[Extracted data entries]
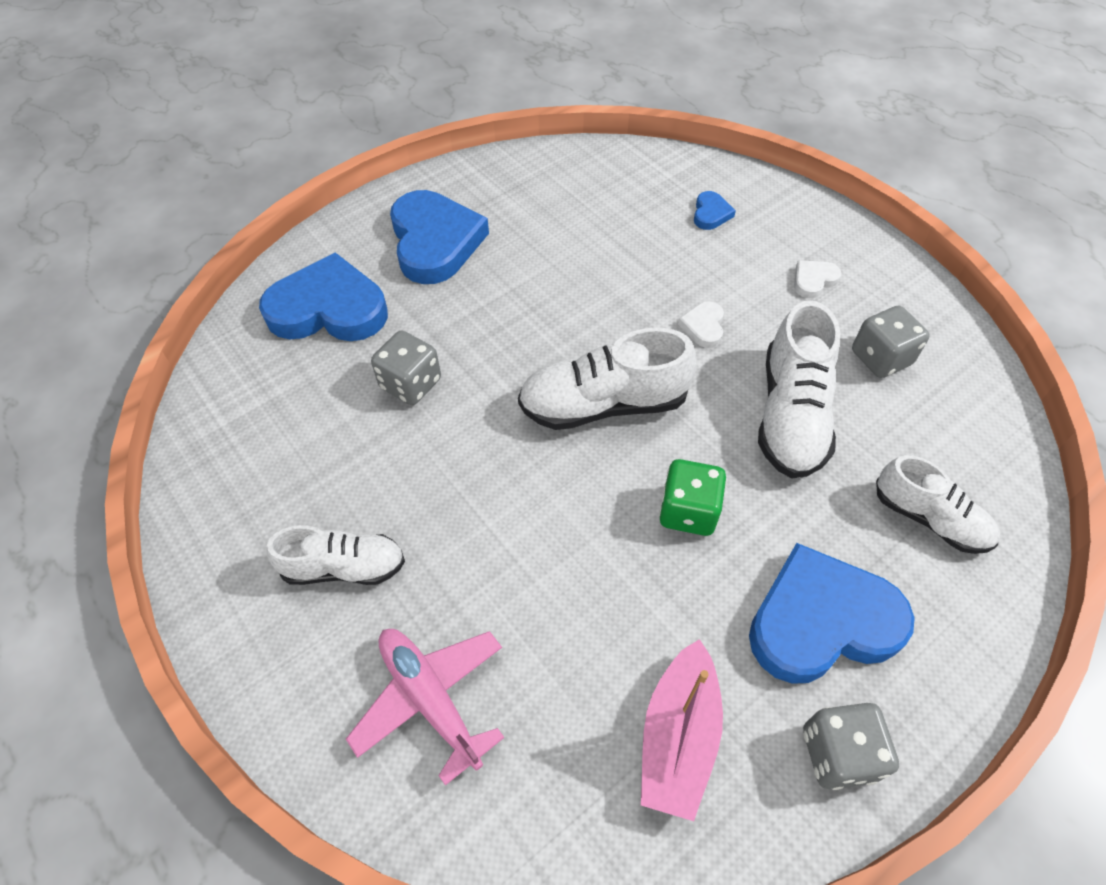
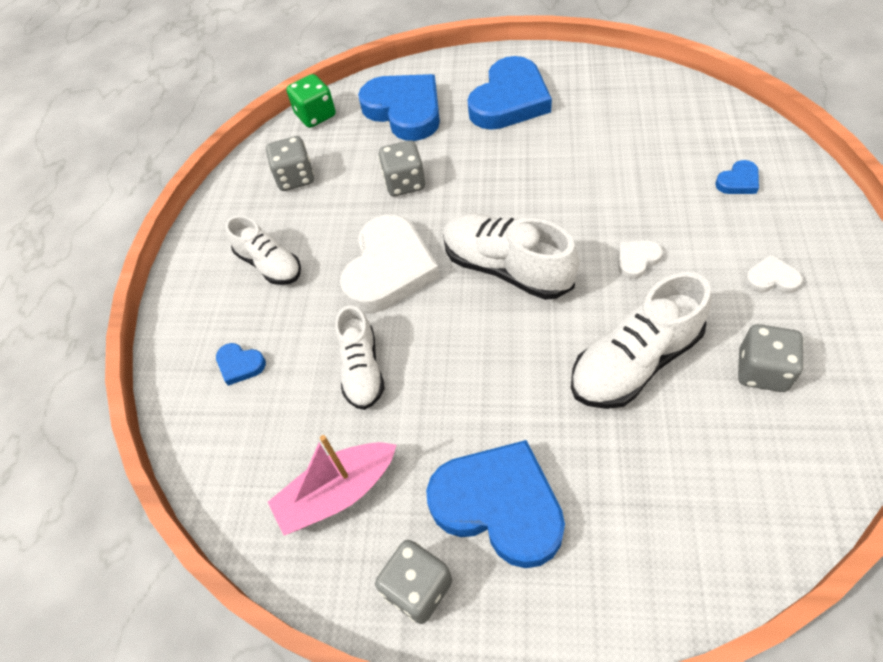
camera: 50 degrees right, 0 degrees up
(270, 453) = (295, 178): none -> grey dice
(430, 699) = (240, 365): pink plane -> blue heart
(489, 481) = (389, 269): none -> white heart
(688, 511) = (488, 372): green dice -> green dice (315, 115)
(929, 519) = (661, 508): white shoe -> white shoe (362, 369)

◆ **What to work on**
Restate all of the data word for word and include no pictures.

◆ **Answer below**
camera: 50 degrees right, 0 degrees up
(270, 453) = (295, 178): none -> grey dice
(430, 699) = (240, 365): pink plane -> blue heart
(489, 481) = (389, 269): none -> white heart
(688, 511) = (488, 372): green dice -> green dice (315, 115)
(929, 519) = (661, 508): white shoe -> white shoe (362, 369)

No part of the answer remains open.